__What is being asked__
I would like the entries transcribed word for word, please, with the pictures removed.

__Records shown__

# # # #

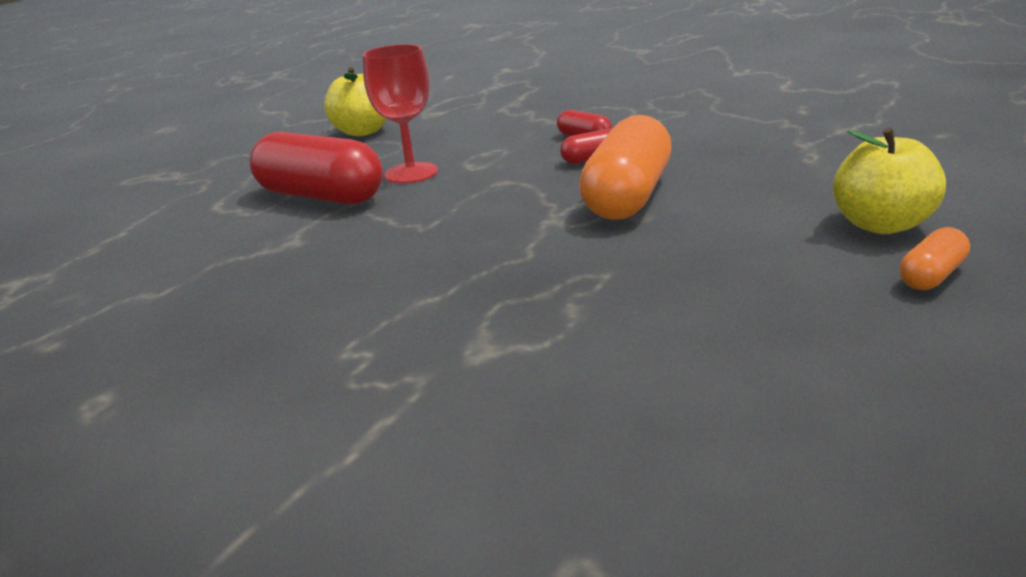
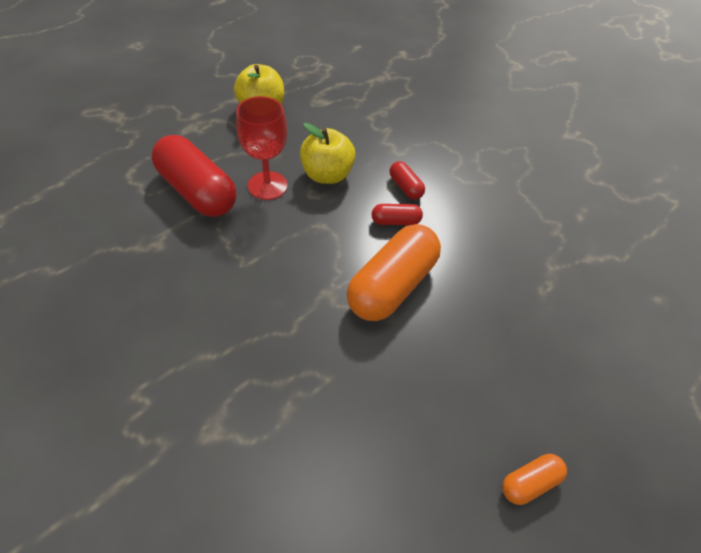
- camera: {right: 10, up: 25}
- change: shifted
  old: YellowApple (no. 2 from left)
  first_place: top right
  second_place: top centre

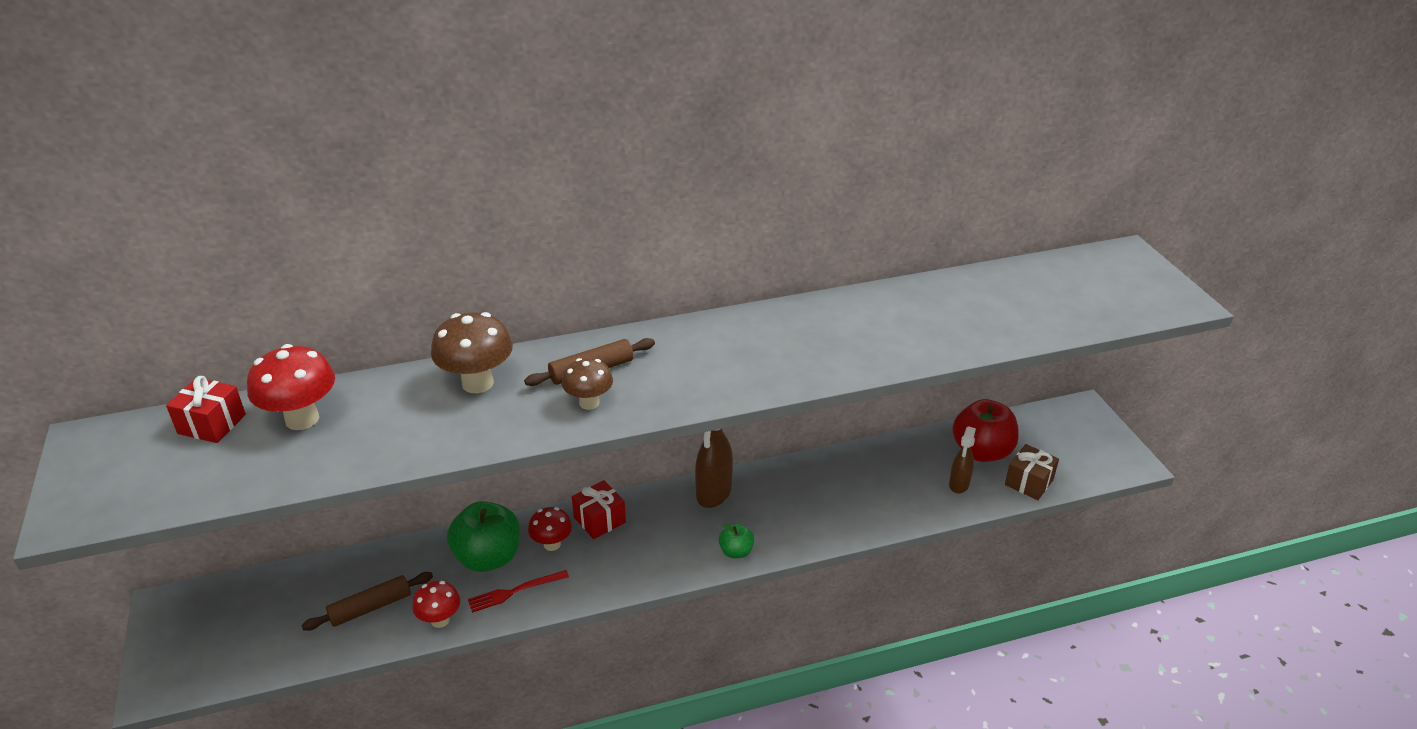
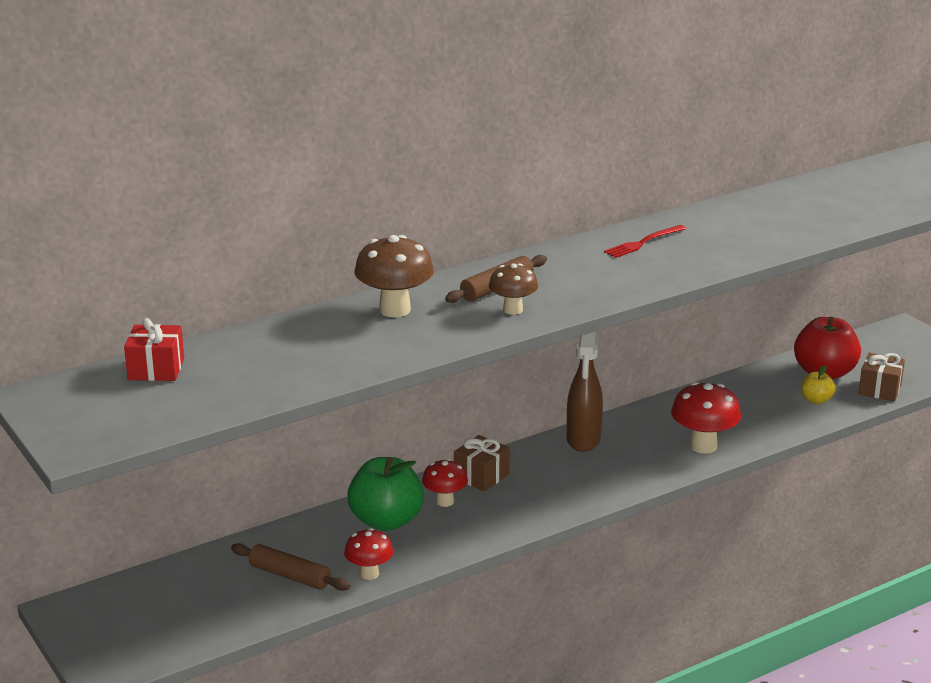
- camera: {right: -15, up: -10}
- change: shifted
  old: RedMushroom (no. 1 from left in the first image)
  new: RedMushroom (no. 3 from left)
  first_place: middle left
  second_place: middle right
- change: rotated
  old: BrownRollingPin (no. 1 from left)
  first_place: bottom left
  second_place: bottom left
  degrees: 75
- change: shifted
  old: RedFork
  first_place: bottom centre
  second_place: middle right
- change: repainted
  old: RedGift (no. 2 from left)
  new: BrownGift (no. 1 from left)
  first_place: bottom centre
  second_place: bottom centre
- change: gone
  old: GreenApple (no. 2 from left)
  first_place: bottom centre
- change: swapped
  old: BrownSprayBottle (no. 2 from left)
  new: YellowApple
  first_place: middle right
  second_place: middle right

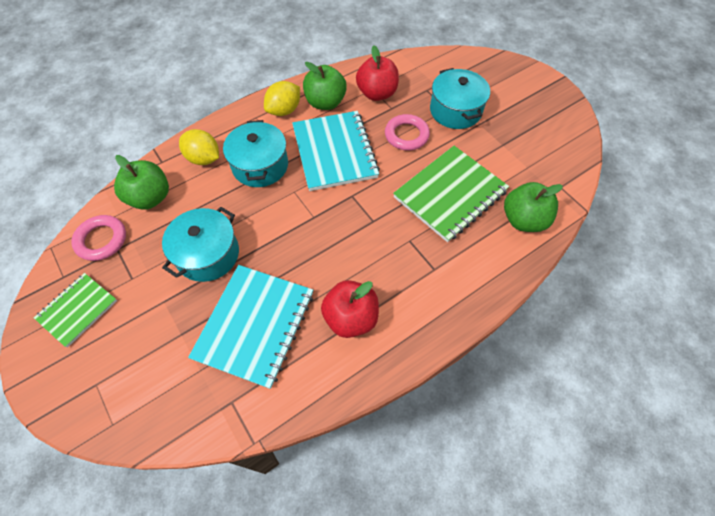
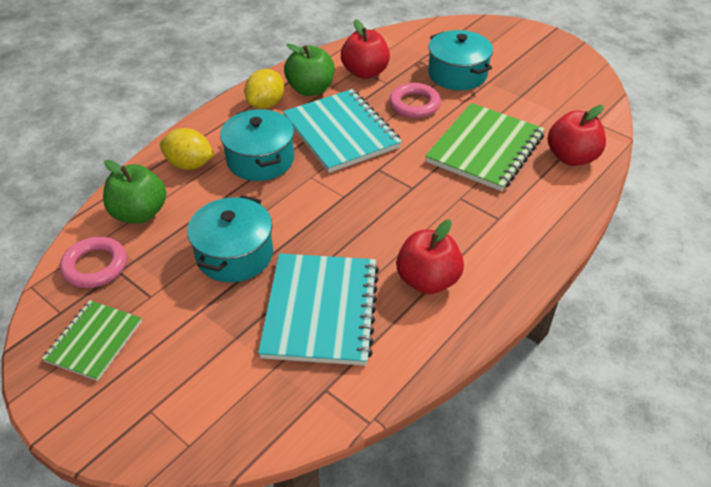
- camera: {right: -15, up: -15}
- change: repainted
  old: GreenApple (no. 3 from left)
  new: RedApple (no. 3 from left)
  first_place: middle right
  second_place: top right

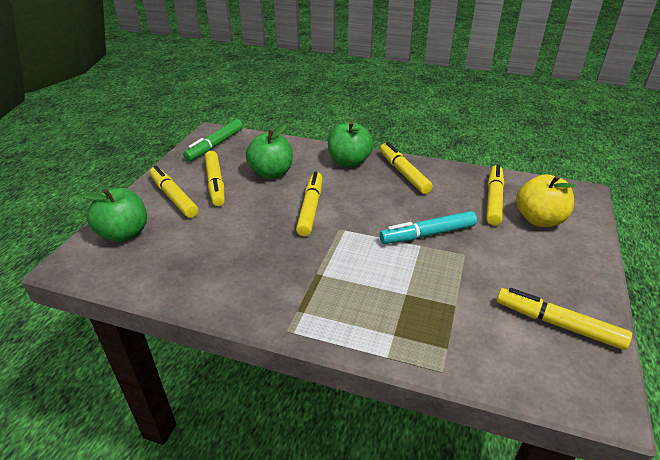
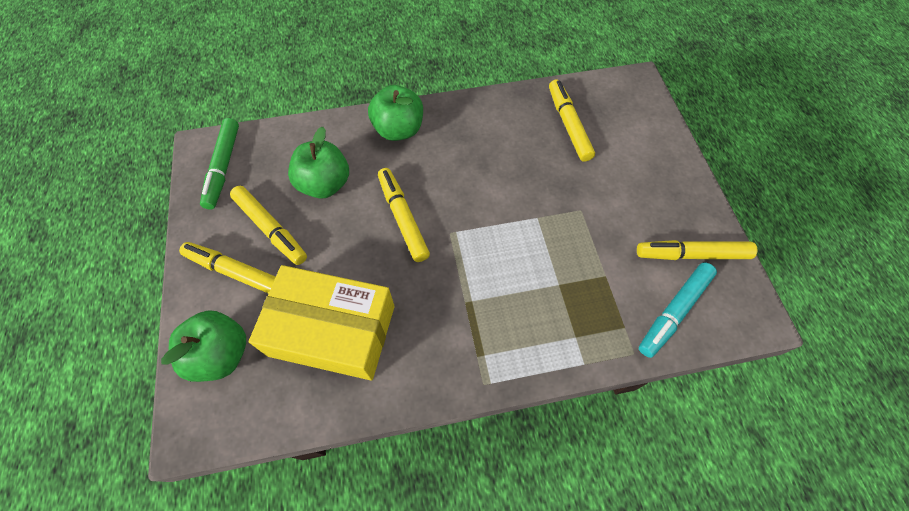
- camera: {right: -30, up: 25}
- change: gone
  old: YellowMarker (no. 4 from left)
  first_place: centre
- change: shifted
  old: TurquoiseMarker
  first_place: centre
  second_place: middle right
- change: gone
  old: YellowApple
  first_place: middle right
- change: new
  new: YellowBox
  second_place: centre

# # # #

__Answer for this exercise__
- camera: {right: 10, up: 25}
- change: shifted
  old: YellowApple (no. 2 from left)
  first_place: top right
  second_place: top centre

- camera: {right: -15, up: -10}
- change: shifted
  old: RedMushroom (no. 1 from left in the first image)
  new: RedMushroom (no. 3 from left)
  first_place: middle left
  second_place: middle right
- change: rotated
  old: BrownRollingPin (no. 1 from left)
  first_place: bottom left
  second_place: bottom left
  degrees: 75
- change: shifted
  old: RedFork
  first_place: bottom centre
  second_place: middle right
- change: repainted
  old: RedGift (no. 2 from left)
  new: BrownGift (no. 1 from left)
  first_place: bottom centre
  second_place: bottom centre
- change: gone
  old: GreenApple (no. 2 from left)
  first_place: bottom centre
- change: swapped
  old: BrownSprayBottle (no. 2 from left)
  new: YellowApple
  first_place: middle right
  second_place: middle right

- camera: {right: -15, up: -15}
- change: repainted
  old: GreenApple (no. 3 from left)
  new: RedApple (no. 3 from left)
  first_place: middle right
  second_place: top right

- camera: {right: -30, up: 25}
- change: gone
  old: YellowMarker (no. 4 from left)
  first_place: centre
- change: shifted
  old: TurquoiseMarker
  first_place: centre
  second_place: middle right
- change: gone
  old: YellowApple
  first_place: middle right
- change: new
  new: YellowBox
  second_place: centre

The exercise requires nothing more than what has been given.